INPUT MATERIAL.

----

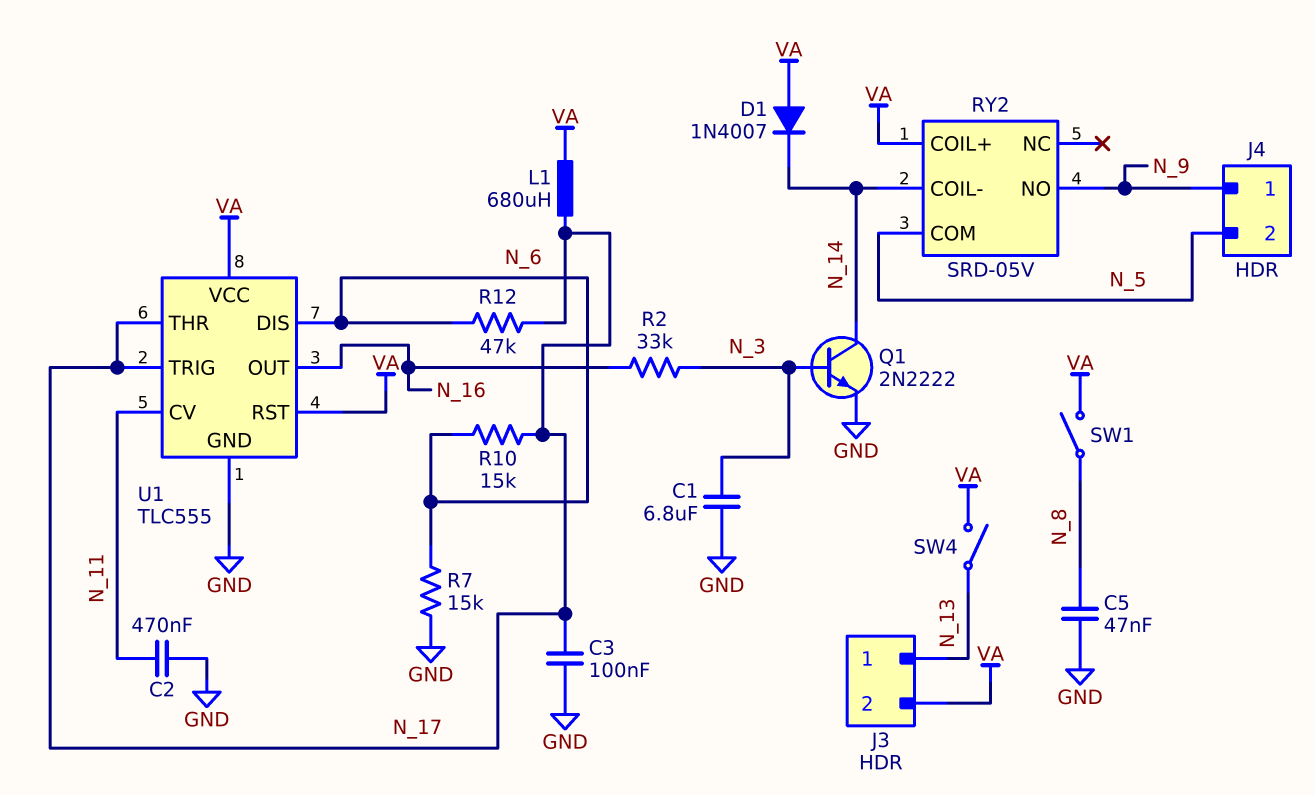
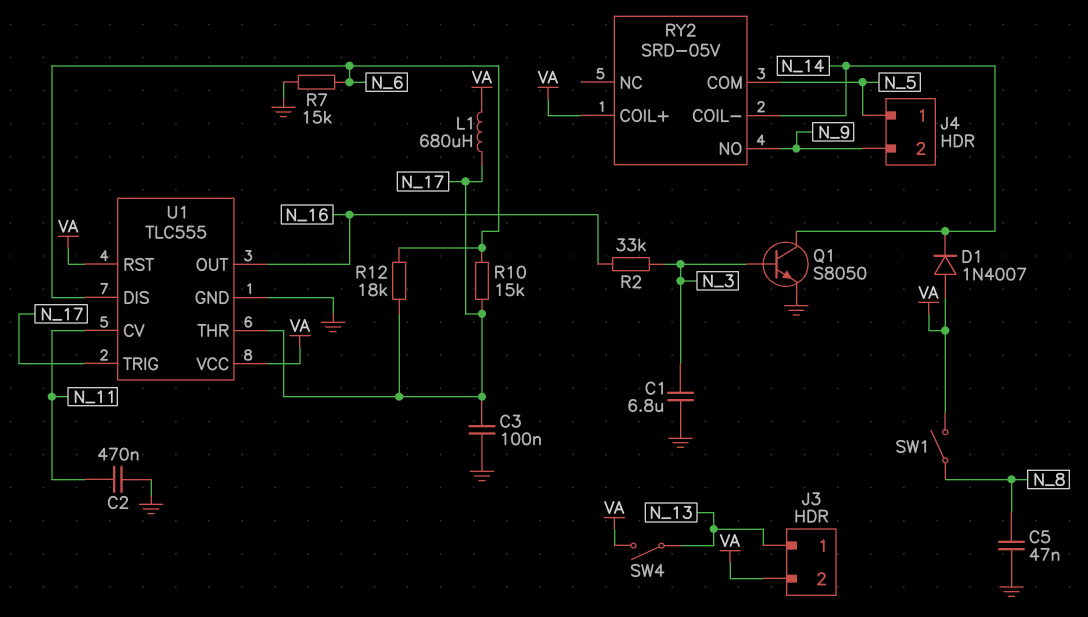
J4 pin 1: N_9 -> N_5
J4 pin 2: N_5 -> N_9
Q1: NPN 2N2222 (B N_3, C N_14, E GND) -> NPN S8050 (B N_3, C N_14, E GND)
R12: 47k (N_6, N_17) -> 18k (N_6, N_17)

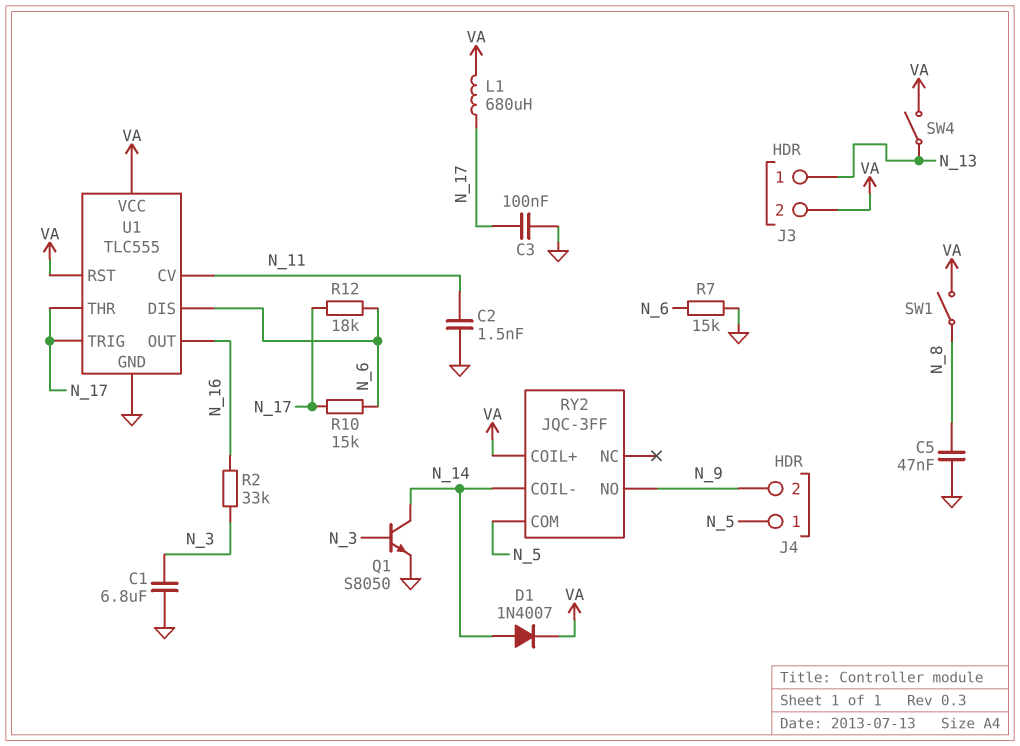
C2: 470nF (GND, N_11) -> 1.5nF (GND, N_11)
D1: diode 1N4007 (A VA, K N_14) -> diode 1N4007 (A N_14, K VA)
RY2: SRD-05V -> JQC-3FF

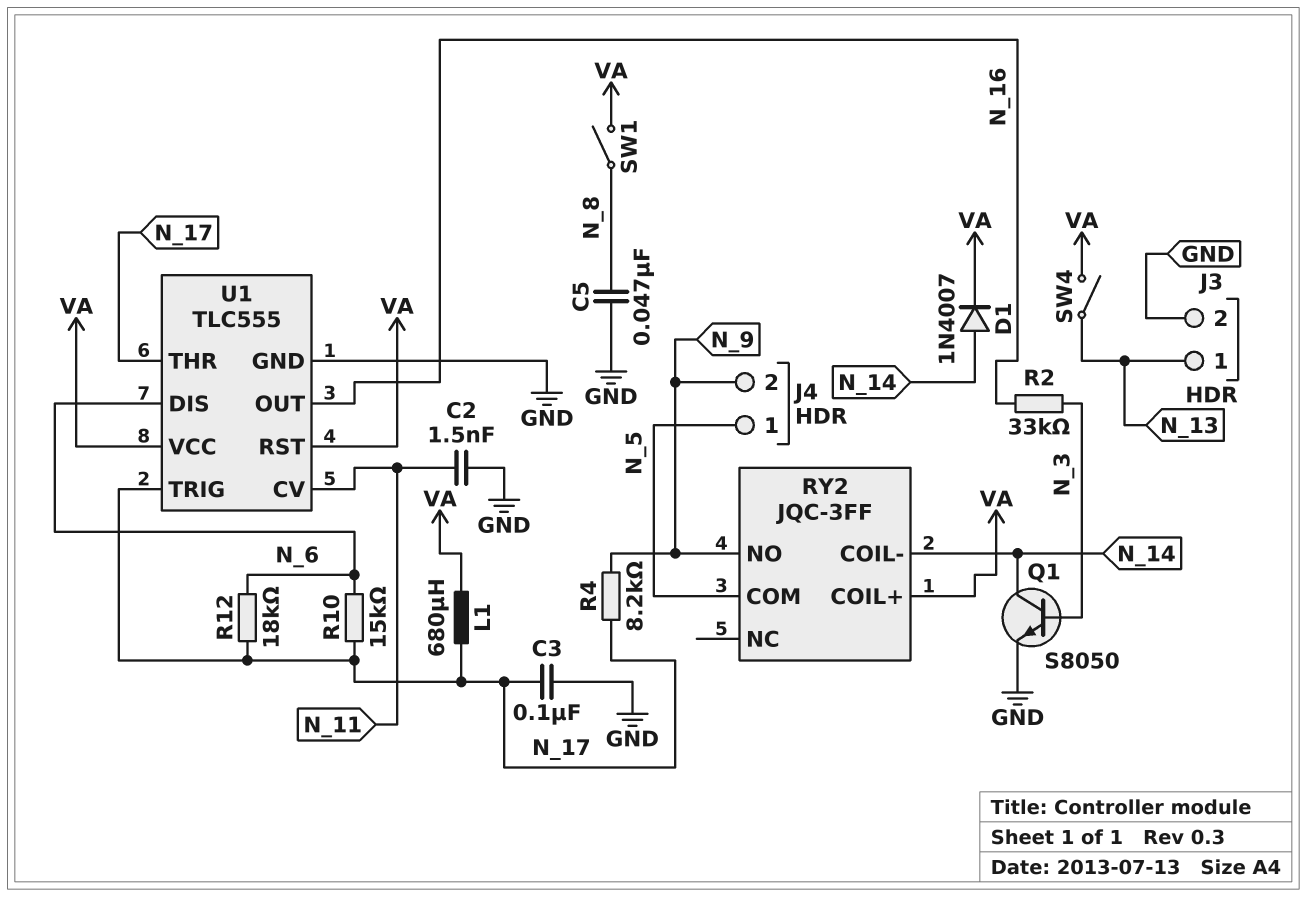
C1: 6.8uF (GND, N_3) -> none
J3 pin 2: VA -> GND
R4: none -> 8.2k (N_9, N_17)
R7: 15k (GND, N_6) -> none

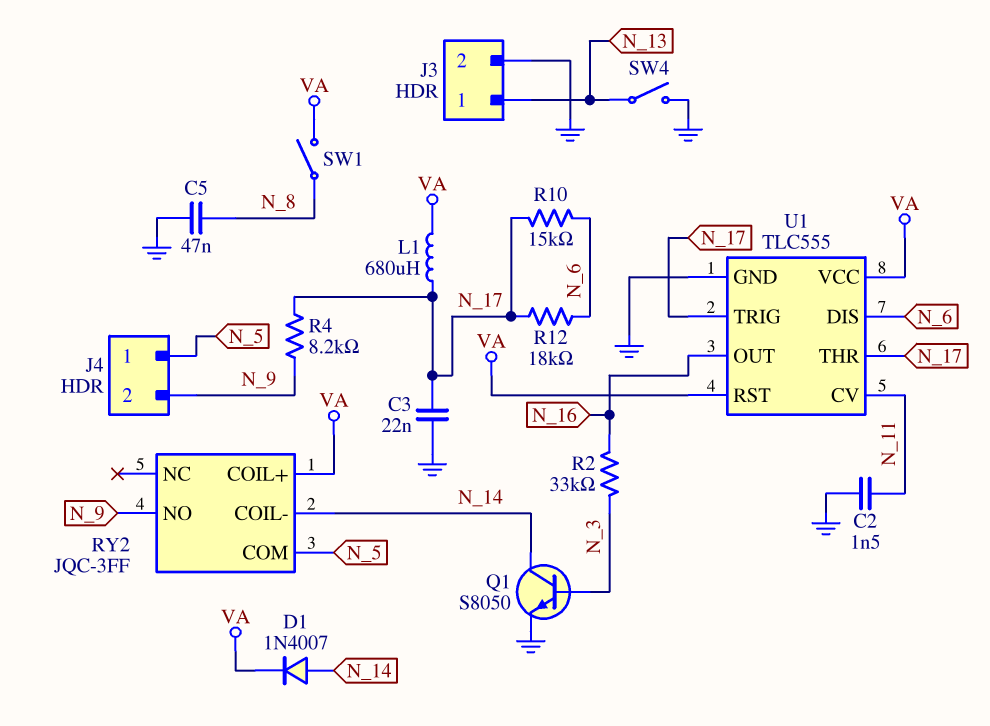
C3: 100nF (GND, N_17) -> 22nF (GND, N_17)
SW4: switch (N_13, VA) -> switch (GND, N_13)

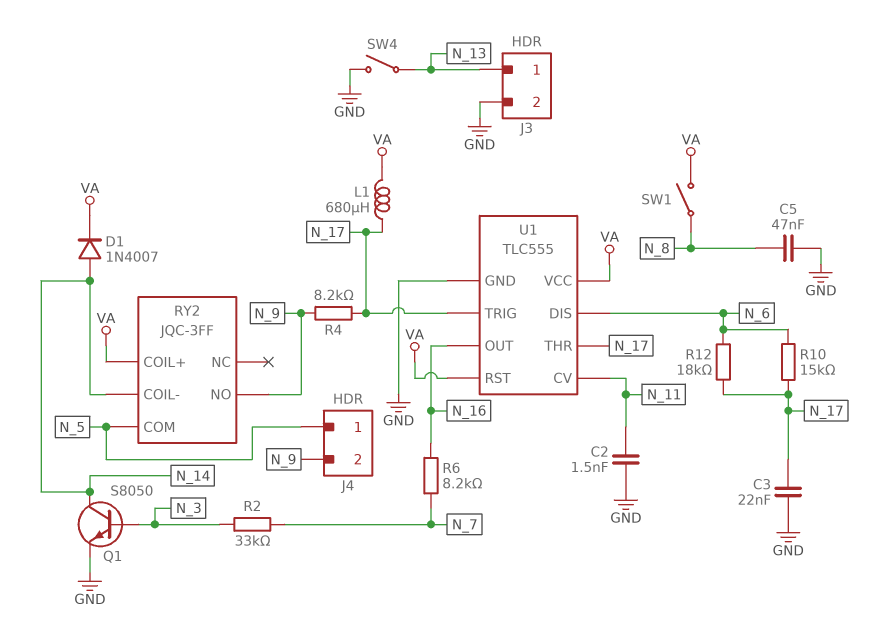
R2: 33k (N_3, N_16) -> 33k (N_3, N_7)
R6: none -> 8.2k (N_7, N_16)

----

Leaving out the pictures, transcribe the material above exactly.

TASK SOLUTION.
J4 pin 1: N_9 -> N_5
J4 pin 2: N_5 -> N_9
Q1: NPN 2N2222 (B N_3, C N_14, E GND) -> NPN S8050 (B N_3, C N_14, E GND)
R12: 47k (N_6, N_17) -> 18k (N_6, N_17)

C2: 470nF (GND, N_11) -> 1.5nF (GND, N_11)
D1: diode 1N4007 (A VA, K N_14) -> diode 1N4007 (A N_14, K VA)
RY2: SRD-05V -> JQC-3FF

C1: 6.8uF (GND, N_3) -> none
J3 pin 2: VA -> GND
R4: none -> 8.2k (N_9, N_17)
R7: 15k (GND, N_6) -> none

C3: 100nF (GND, N_17) -> 22nF (GND, N_17)
SW4: switch (N_13, VA) -> switch (GND, N_13)

R2: 33k (N_3, N_16) -> 33k (N_3, N_7)
R6: none -> 8.2k (N_7, N_16)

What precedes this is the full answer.